- [WHAT THE EXERCISE ASKS]: Every line holding the string "down" should be copied out of the listing.

- [DATA SECTION]:
--- --- ---

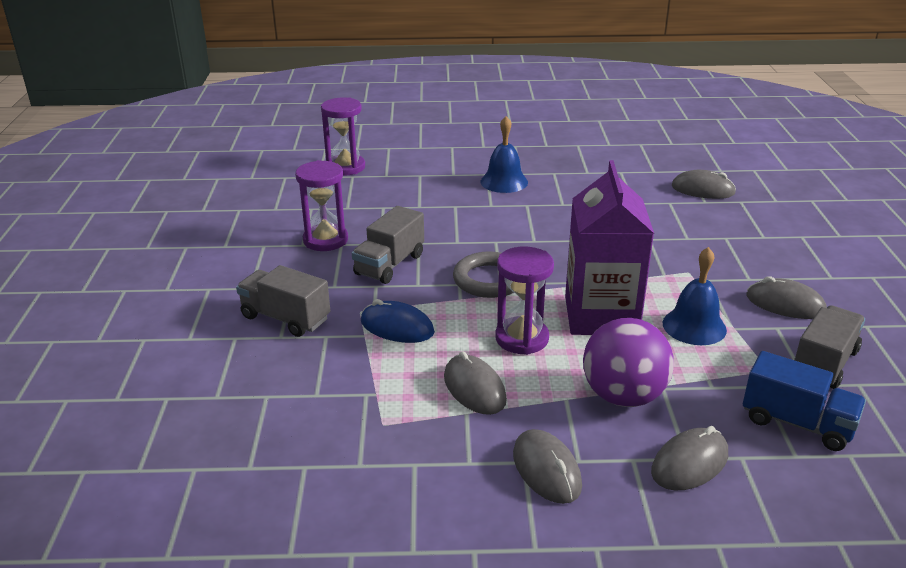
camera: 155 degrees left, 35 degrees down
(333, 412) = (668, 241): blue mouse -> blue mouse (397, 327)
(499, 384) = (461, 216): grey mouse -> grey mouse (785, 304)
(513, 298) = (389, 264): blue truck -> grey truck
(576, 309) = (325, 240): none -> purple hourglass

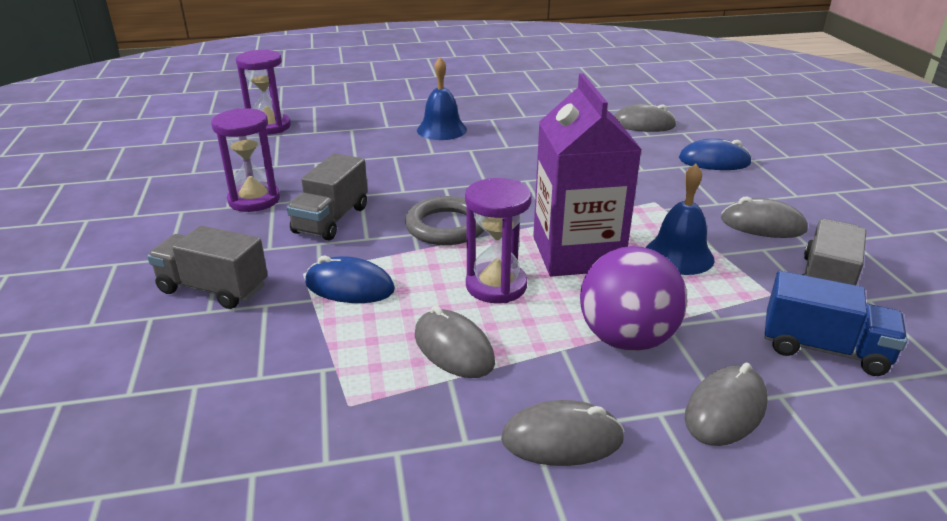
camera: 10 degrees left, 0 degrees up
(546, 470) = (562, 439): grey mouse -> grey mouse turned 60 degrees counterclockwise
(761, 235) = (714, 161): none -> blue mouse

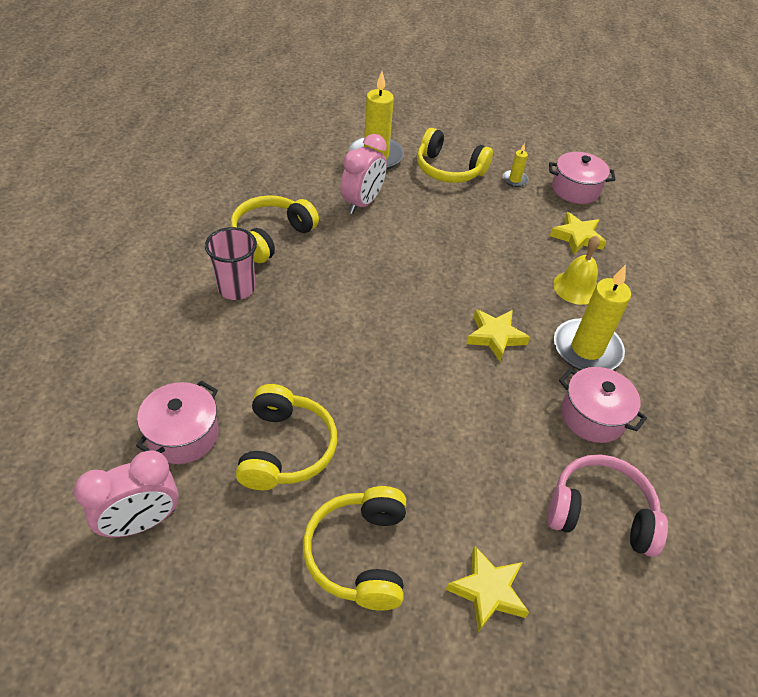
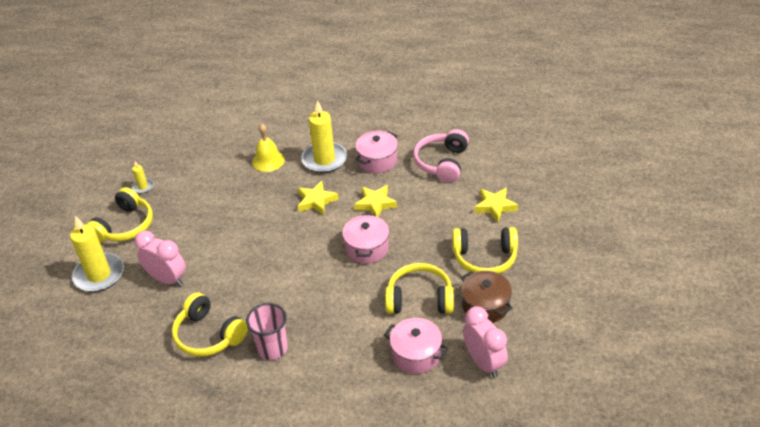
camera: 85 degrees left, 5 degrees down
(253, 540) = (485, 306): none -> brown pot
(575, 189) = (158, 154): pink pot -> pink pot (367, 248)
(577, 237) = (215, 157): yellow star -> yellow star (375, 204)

--- --- ---

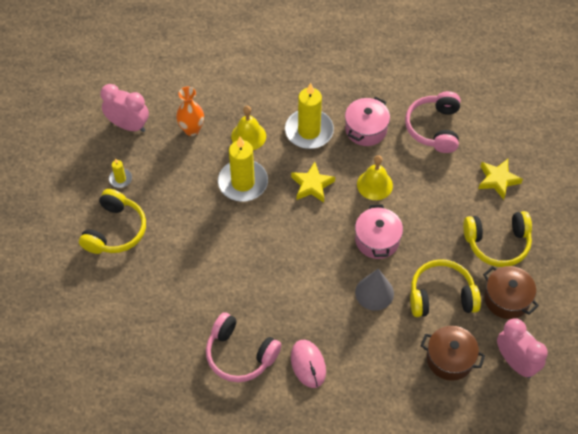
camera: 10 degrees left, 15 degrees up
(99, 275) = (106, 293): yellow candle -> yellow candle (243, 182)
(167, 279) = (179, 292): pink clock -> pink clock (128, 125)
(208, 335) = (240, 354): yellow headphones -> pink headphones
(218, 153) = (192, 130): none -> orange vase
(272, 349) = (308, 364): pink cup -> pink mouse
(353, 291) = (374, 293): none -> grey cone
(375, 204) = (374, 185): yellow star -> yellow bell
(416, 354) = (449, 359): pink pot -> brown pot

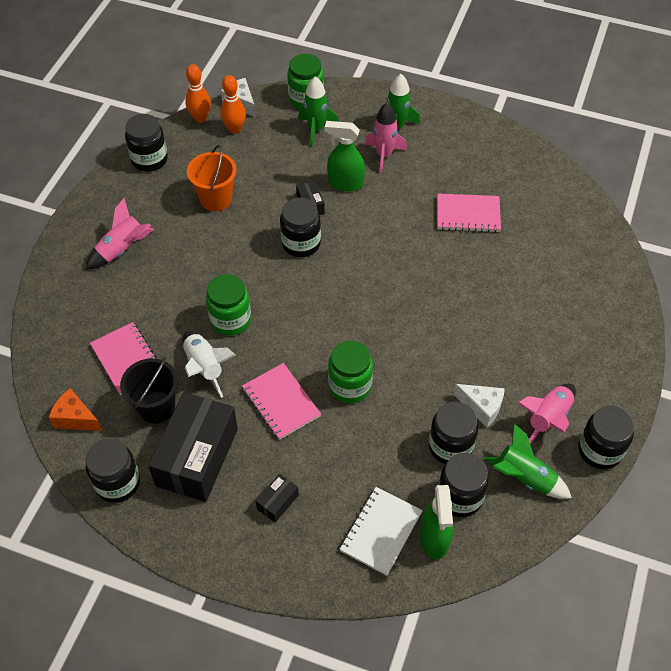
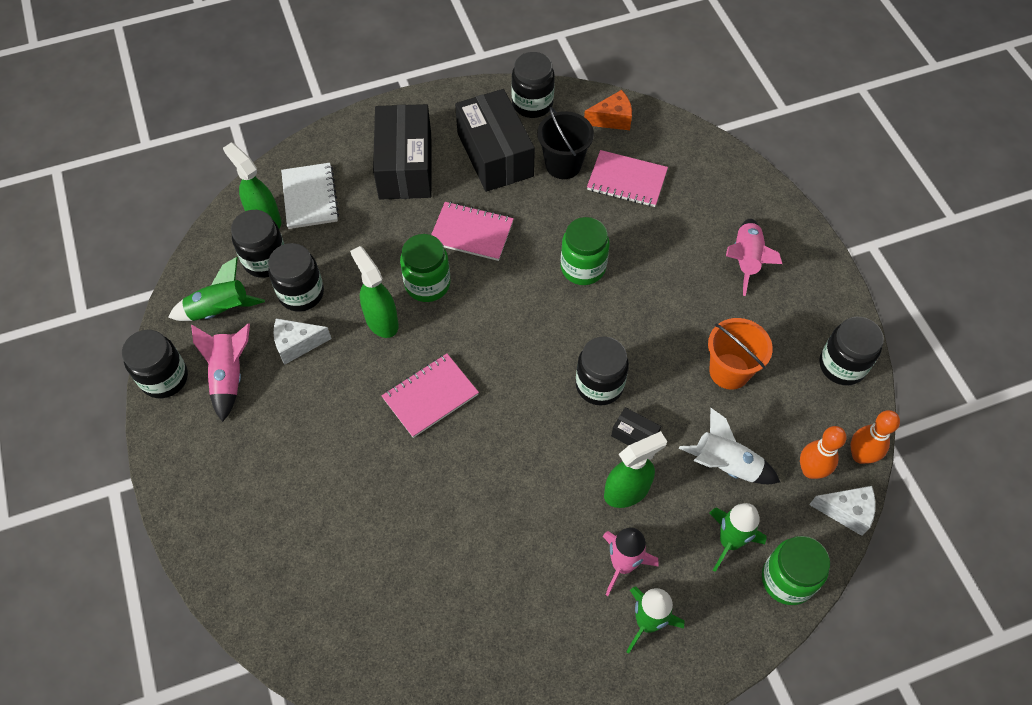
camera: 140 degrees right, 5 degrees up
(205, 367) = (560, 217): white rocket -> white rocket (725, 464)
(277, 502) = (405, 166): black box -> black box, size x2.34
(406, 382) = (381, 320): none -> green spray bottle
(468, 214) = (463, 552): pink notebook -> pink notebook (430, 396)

--- --- ---

- [SOLUTION TO THIS EXERCISE]:
camera: 155 degrees left, 35 degrees down
camera: 85 degrees left, 5 degrees down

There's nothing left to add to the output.